---- Exercise materials
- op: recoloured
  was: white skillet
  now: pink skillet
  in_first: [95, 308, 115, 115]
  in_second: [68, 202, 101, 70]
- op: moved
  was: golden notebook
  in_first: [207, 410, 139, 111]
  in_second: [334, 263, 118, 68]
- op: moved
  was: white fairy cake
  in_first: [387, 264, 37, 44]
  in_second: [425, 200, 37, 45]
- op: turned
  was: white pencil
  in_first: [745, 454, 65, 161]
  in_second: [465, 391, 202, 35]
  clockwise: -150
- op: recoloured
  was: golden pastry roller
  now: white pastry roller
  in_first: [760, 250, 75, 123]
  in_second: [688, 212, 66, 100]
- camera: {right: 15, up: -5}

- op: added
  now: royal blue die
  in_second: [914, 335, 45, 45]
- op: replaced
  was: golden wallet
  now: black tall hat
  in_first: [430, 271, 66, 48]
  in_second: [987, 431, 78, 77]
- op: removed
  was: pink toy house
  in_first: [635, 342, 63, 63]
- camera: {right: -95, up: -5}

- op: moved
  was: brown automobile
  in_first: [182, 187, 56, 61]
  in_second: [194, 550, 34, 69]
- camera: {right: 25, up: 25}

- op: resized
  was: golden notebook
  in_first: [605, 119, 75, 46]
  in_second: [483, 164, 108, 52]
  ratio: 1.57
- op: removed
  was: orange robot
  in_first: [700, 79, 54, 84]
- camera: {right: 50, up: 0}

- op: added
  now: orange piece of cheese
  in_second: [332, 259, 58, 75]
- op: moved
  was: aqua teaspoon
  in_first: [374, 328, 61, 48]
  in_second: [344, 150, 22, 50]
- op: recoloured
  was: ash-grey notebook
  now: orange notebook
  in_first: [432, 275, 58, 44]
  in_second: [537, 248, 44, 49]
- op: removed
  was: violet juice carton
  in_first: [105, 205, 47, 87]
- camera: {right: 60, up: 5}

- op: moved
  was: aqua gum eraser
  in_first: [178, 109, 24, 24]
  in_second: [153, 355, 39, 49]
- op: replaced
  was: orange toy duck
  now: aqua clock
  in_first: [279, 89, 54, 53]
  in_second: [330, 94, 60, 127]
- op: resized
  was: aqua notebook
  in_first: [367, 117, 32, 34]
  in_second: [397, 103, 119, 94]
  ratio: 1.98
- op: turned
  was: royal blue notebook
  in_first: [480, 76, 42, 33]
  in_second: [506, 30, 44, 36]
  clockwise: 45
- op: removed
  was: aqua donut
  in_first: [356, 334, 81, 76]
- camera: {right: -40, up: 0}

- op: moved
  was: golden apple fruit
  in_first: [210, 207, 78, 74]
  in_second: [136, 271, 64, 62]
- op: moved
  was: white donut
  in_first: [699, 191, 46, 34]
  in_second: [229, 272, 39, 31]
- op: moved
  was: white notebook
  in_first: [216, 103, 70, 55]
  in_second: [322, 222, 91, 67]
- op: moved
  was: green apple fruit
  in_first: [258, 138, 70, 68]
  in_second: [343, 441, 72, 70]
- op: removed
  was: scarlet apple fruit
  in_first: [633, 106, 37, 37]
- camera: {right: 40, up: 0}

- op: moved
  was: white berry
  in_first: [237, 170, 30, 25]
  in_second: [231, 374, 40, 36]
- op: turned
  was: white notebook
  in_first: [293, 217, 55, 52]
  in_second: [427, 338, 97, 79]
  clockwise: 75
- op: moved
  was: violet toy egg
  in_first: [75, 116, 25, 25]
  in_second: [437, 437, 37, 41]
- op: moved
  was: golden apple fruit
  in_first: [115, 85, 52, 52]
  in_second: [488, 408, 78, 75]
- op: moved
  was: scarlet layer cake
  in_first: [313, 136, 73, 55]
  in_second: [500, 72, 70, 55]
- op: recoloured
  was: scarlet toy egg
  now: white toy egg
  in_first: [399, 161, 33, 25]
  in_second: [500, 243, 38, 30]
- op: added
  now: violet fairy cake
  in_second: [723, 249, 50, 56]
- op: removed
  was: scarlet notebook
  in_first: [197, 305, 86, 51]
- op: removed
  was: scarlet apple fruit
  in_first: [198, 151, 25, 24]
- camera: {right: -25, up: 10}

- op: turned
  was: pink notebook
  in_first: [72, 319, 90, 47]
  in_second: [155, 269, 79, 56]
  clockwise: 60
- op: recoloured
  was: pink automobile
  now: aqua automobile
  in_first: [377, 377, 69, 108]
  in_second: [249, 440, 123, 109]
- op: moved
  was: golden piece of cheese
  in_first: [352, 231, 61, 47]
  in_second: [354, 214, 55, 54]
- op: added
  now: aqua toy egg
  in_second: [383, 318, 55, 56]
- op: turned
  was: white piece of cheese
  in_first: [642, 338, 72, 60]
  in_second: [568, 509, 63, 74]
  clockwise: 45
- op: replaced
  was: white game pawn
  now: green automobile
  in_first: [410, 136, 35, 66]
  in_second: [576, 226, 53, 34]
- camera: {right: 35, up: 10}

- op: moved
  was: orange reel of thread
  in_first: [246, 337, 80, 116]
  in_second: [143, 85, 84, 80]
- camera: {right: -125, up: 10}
--------
▸ Requirement
Copy out each line of the listing that contains the word "pastry".

▸ Task solution
  was: golden pastry roller
  now: white pastry roller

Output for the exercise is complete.